*** Records provided ***

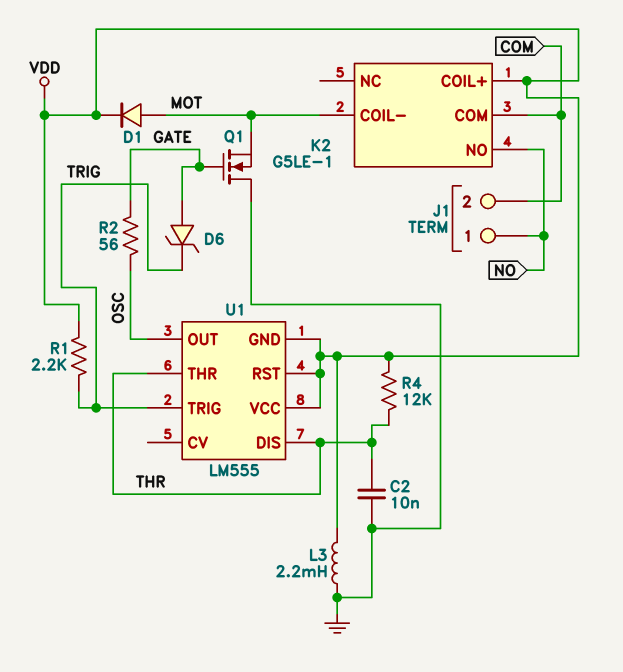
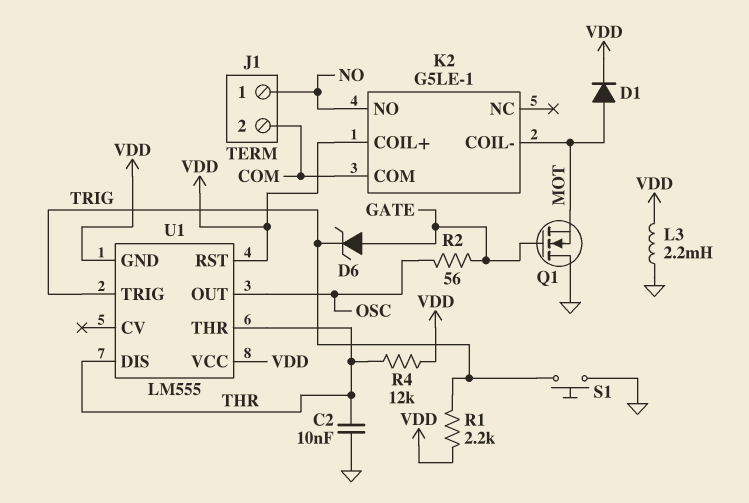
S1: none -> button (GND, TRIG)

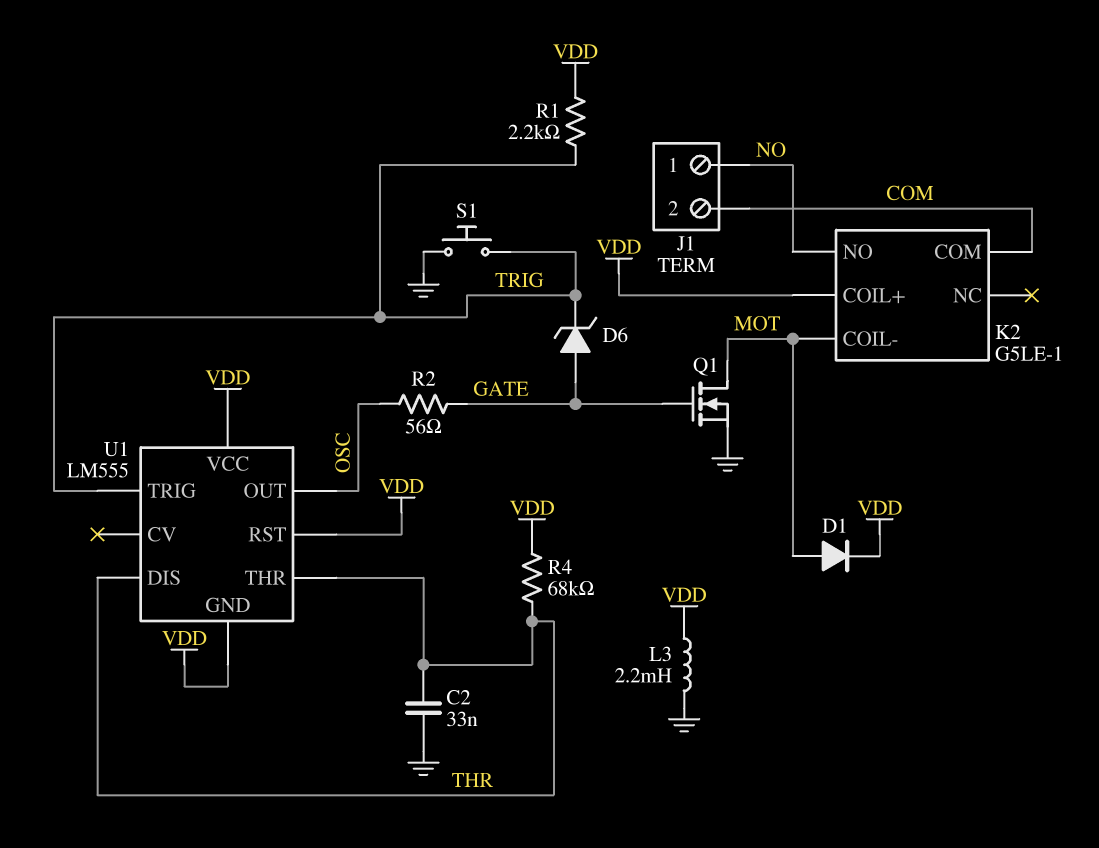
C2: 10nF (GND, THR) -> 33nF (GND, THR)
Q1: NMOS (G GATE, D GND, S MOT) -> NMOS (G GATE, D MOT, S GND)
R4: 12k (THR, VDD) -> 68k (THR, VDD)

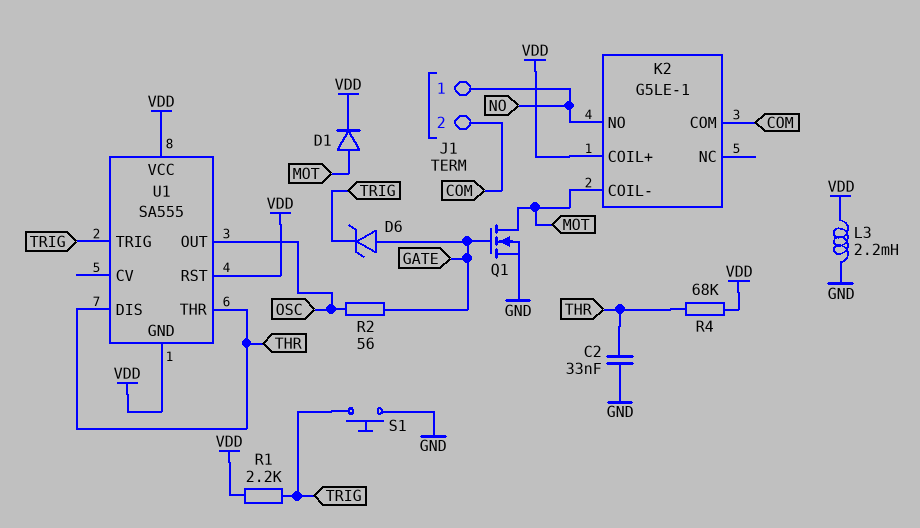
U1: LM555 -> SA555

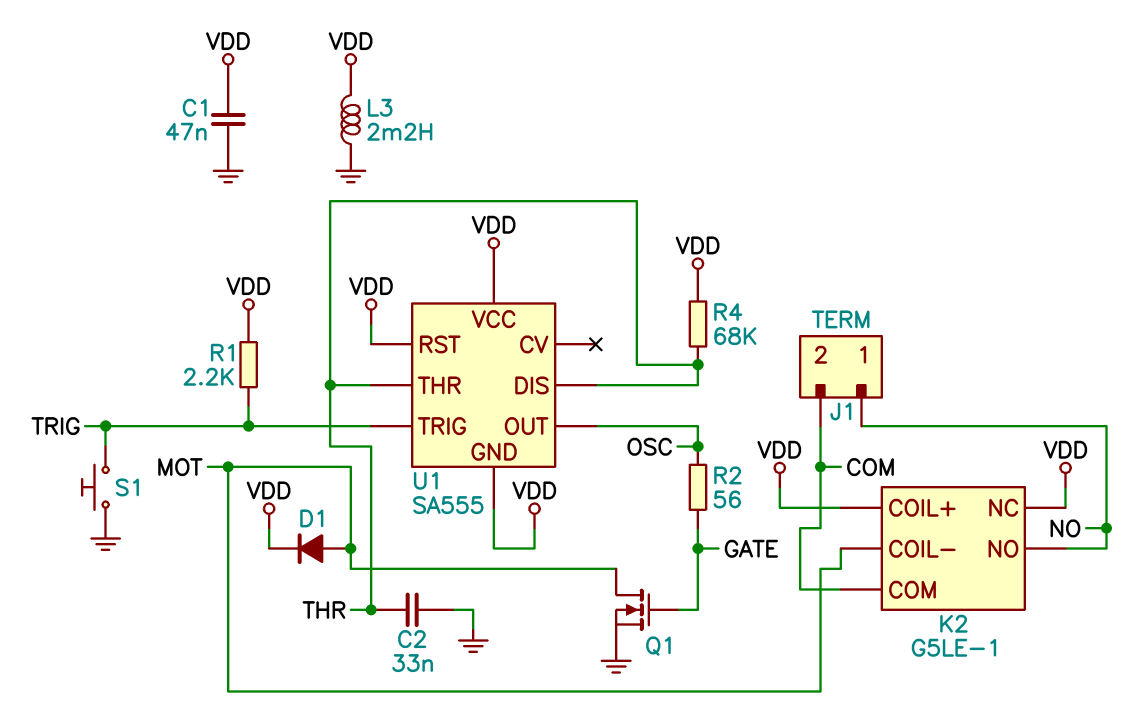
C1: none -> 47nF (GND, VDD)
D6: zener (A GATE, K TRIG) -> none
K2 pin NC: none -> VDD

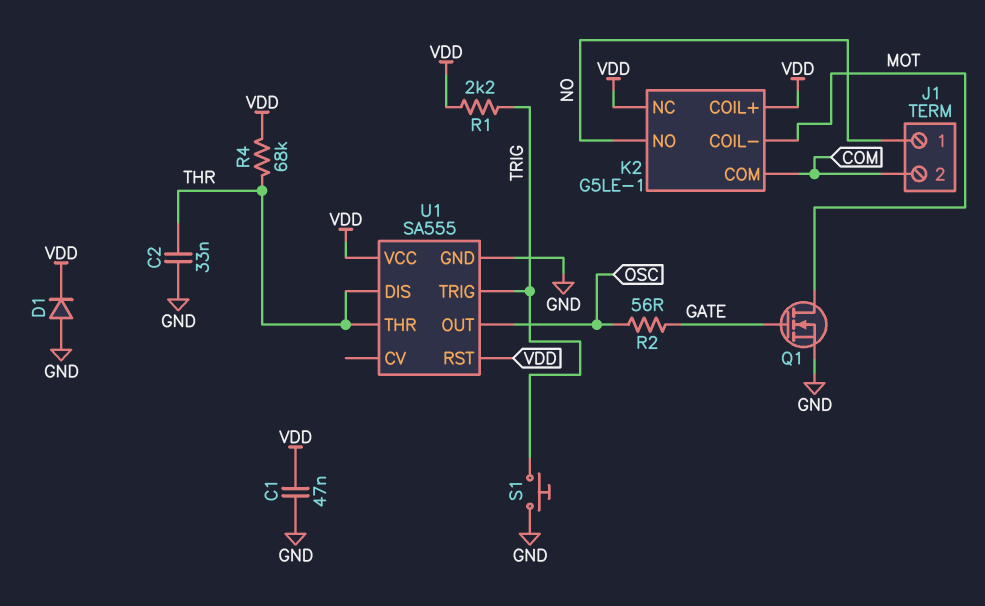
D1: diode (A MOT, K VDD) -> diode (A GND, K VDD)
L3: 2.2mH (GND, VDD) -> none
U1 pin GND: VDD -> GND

*** End of Records provided ***
*** Records provided ***

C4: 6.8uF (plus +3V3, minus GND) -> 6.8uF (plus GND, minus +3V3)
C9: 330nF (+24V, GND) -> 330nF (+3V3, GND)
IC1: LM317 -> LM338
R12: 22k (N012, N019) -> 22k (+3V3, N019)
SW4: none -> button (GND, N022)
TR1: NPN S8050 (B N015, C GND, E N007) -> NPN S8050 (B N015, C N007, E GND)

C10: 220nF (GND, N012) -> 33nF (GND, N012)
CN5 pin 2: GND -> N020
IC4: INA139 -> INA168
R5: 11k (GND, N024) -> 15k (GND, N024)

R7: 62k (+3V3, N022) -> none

*** End of Records provided ***
*** Records provided ***

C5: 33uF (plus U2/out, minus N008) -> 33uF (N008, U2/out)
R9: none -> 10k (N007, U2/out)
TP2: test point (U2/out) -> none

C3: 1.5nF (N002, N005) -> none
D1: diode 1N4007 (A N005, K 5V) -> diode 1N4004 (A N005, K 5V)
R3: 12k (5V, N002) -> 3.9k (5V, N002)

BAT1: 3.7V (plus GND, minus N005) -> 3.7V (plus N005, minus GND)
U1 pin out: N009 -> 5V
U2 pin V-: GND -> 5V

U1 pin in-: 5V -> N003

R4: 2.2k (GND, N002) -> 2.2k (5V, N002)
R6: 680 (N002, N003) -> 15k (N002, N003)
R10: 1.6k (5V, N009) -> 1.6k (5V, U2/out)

*** End of Records provided ***

- _Exercise requirements_: The string "plus": state how many lines above contain it, giving nothing but the number.

- _Solution to this problem_: 3